## Material to process
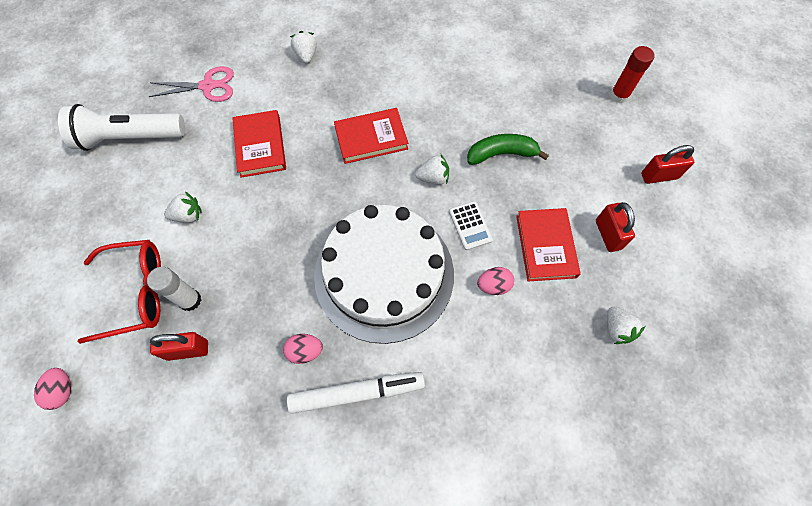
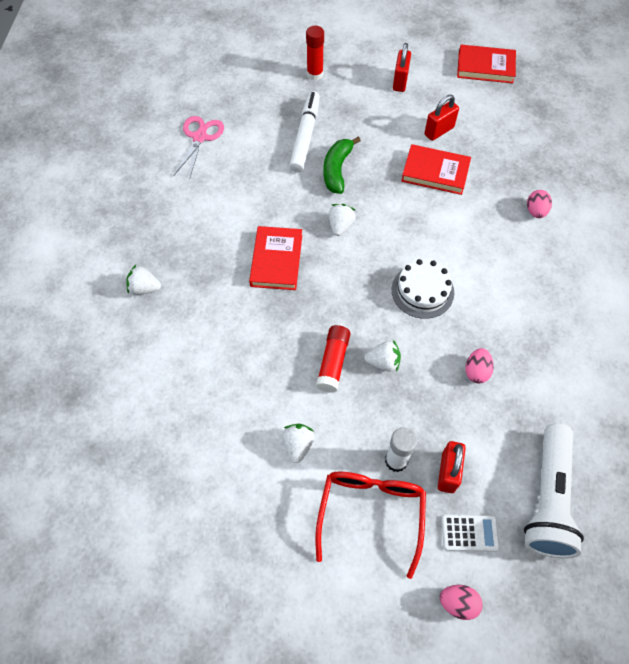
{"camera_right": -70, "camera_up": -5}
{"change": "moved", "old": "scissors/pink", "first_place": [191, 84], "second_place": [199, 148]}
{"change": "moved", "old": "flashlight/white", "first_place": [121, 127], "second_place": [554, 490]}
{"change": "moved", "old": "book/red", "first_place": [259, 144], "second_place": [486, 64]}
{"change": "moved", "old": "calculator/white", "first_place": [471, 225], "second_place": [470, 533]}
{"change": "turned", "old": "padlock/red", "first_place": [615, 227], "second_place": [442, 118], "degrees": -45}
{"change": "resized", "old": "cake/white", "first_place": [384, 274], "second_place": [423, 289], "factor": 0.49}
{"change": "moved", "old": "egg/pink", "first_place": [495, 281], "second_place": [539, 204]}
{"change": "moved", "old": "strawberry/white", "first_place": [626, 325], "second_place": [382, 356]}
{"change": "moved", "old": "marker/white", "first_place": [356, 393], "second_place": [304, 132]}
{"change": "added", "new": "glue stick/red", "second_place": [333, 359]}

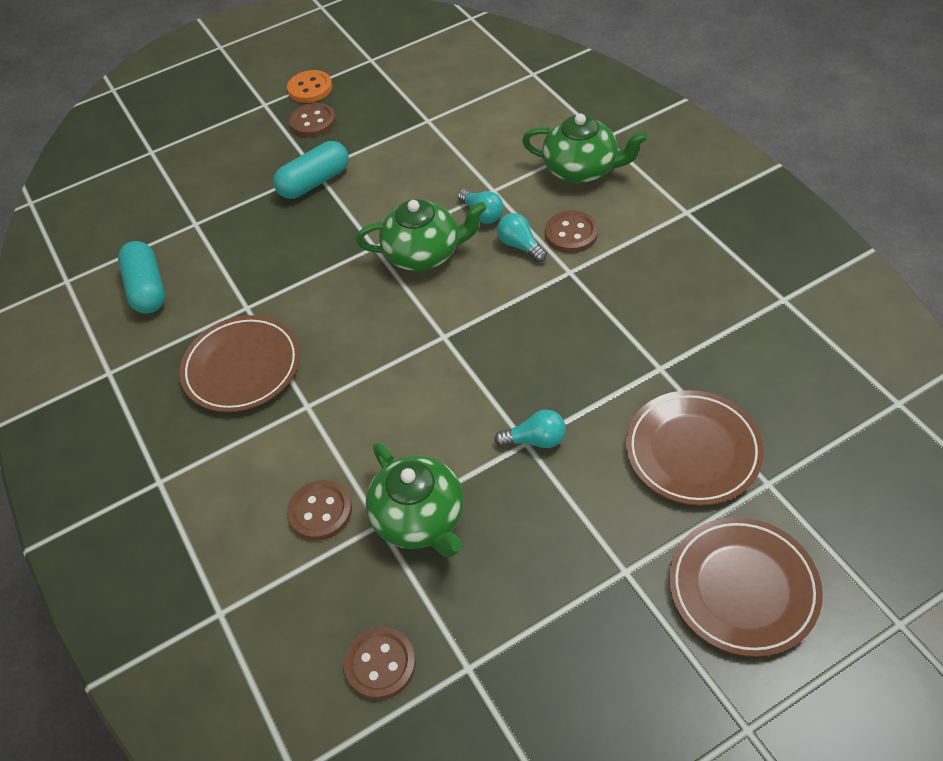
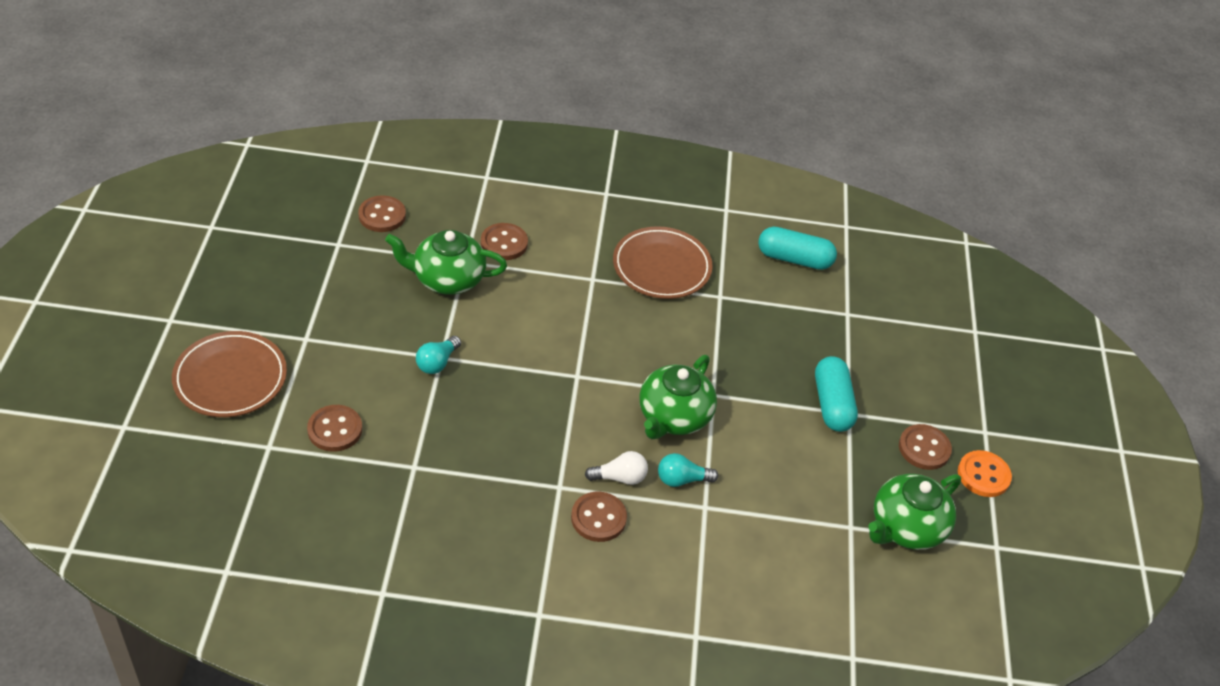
{"camera_right": 115, "camera_up": -5}
{"change": "moved", "old": "teapot/green", "first_place": [585, 148], "second_place": [914, 512]}
{"change": "recoloured", "old": "light bulb/turquoise", "new": "light bulb/white", "first_place": [522, 237], "second_place": [616, 468]}
{"change": "replaced", "old": "plate/brown", "new": "button/brown", "first_place": [695, 448], "second_place": [334, 428]}

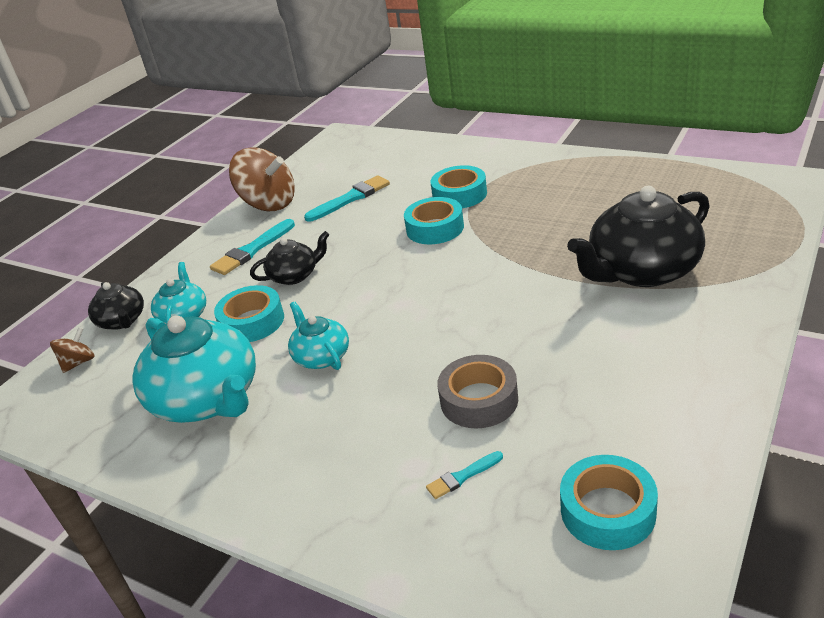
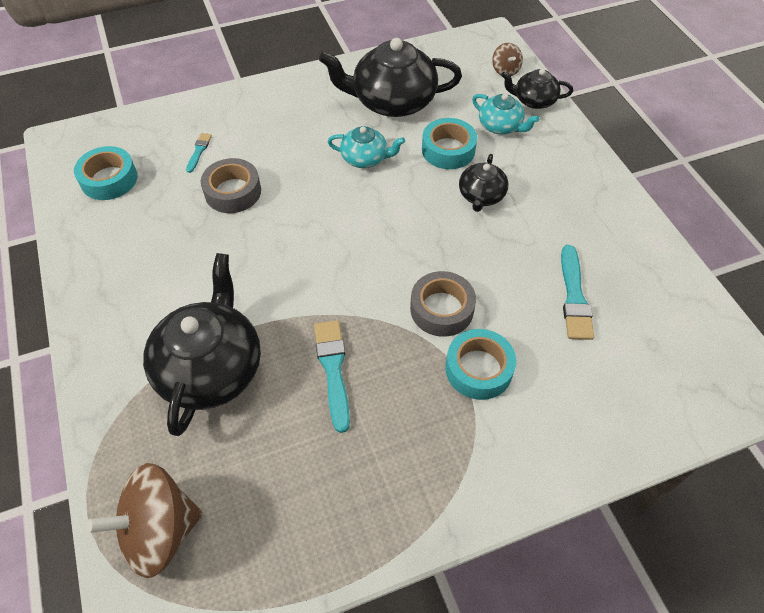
{"camera_right": 125, "camera_up": 20}
{"change": "moved", "old": "spinning top/brown", "first_place": [262, 179], "second_place": [145, 520]}
{"change": "recoloured", "old": "tape/turquoise", "new": "tape/grey", "first_place": [434, 220], "second_place": [443, 304]}
{"change": "moved", "old": "brush/turquoise", "first_place": [252, 247], "second_place": [332, 376]}
{"change": "recoloured", "old": "teapot/turquoise", "new": "teapot/black", "first_place": [194, 369], "second_place": [390, 77]}

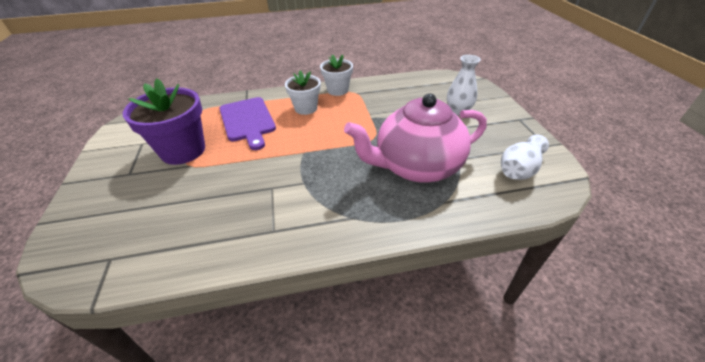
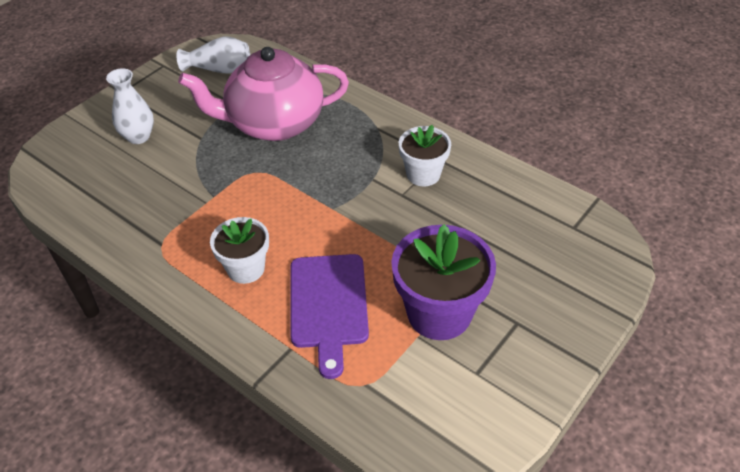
{"camera_right": -130, "camera_up": 5}
{"change": "moved", "old": "flower pot/white", "first_place": [336, 75], "second_place": [425, 155]}
{"change": "turned", "old": "teapot/pink", "first_place": [415, 138], "second_place": [263, 94], "degrees": 135}
{"change": "turned", "old": "cutting board/purple", "first_place": [247, 123], "second_place": [330, 316], "degrees": 150}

## Work to be completed
Exact wording is required throughout: write out all the records, but no pictures.

## Answer below
{"camera_right": -70, "camera_up": -5}
{"change": "moved", "old": "scissors/pink", "first_place": [191, 84], "second_place": [199, 148]}
{"change": "moved", "old": "flashlight/white", "first_place": [121, 127], "second_place": [554, 490]}
{"change": "moved", "old": "book/red", "first_place": [259, 144], "second_place": [486, 64]}
{"change": "moved", "old": "calculator/white", "first_place": [471, 225], "second_place": [470, 533]}
{"change": "turned", "old": "padlock/red", "first_place": [615, 227], "second_place": [442, 118], "degrees": -45}
{"change": "resized", "old": "cake/white", "first_place": [384, 274], "second_place": [423, 289], "factor": 0.49}
{"change": "moved", "old": "egg/pink", "first_place": [495, 281], "second_place": [539, 204]}
{"change": "moved", "old": "strawberry/white", "first_place": [626, 325], "second_place": [382, 356]}
{"change": "moved", "old": "marker/white", "first_place": [356, 393], "second_place": [304, 132]}
{"change": "added", "new": "glue stick/red", "second_place": [333, 359]}

{"camera_right": 115, "camera_up": -5}
{"change": "moved", "old": "teapot/green", "first_place": [585, 148], "second_place": [914, 512]}
{"change": "recoloured", "old": "light bulb/turquoise", "new": "light bulb/white", "first_place": [522, 237], "second_place": [616, 468]}
{"change": "replaced", "old": "plate/brown", "new": "button/brown", "first_place": [695, 448], "second_place": [334, 428]}

{"camera_right": 125, "camera_up": 20}
{"change": "moved", "old": "spinning top/brown", "first_place": [262, 179], "second_place": [145, 520]}
{"change": "recoloured", "old": "tape/turquoise", "new": "tape/grey", "first_place": [434, 220], "second_place": [443, 304]}
{"change": "moved", "old": "brush/turquoise", "first_place": [252, 247], "second_place": [332, 376]}
{"change": "recoloured", "old": "teapot/turquoise", "new": "teapot/black", "first_place": [194, 369], "second_place": [390, 77]}

{"camera_right": -130, "camera_up": 5}
{"change": "moved", "old": "flower pot/white", "first_place": [336, 75], "second_place": [425, 155]}
{"change": "turned", "old": "teapot/pink", "first_place": [415, 138], "second_place": [263, 94], "degrees": 135}
{"change": "turned", "old": "cutting board/purple", "first_place": [247, 123], "second_place": [330, 316], "degrees": 150}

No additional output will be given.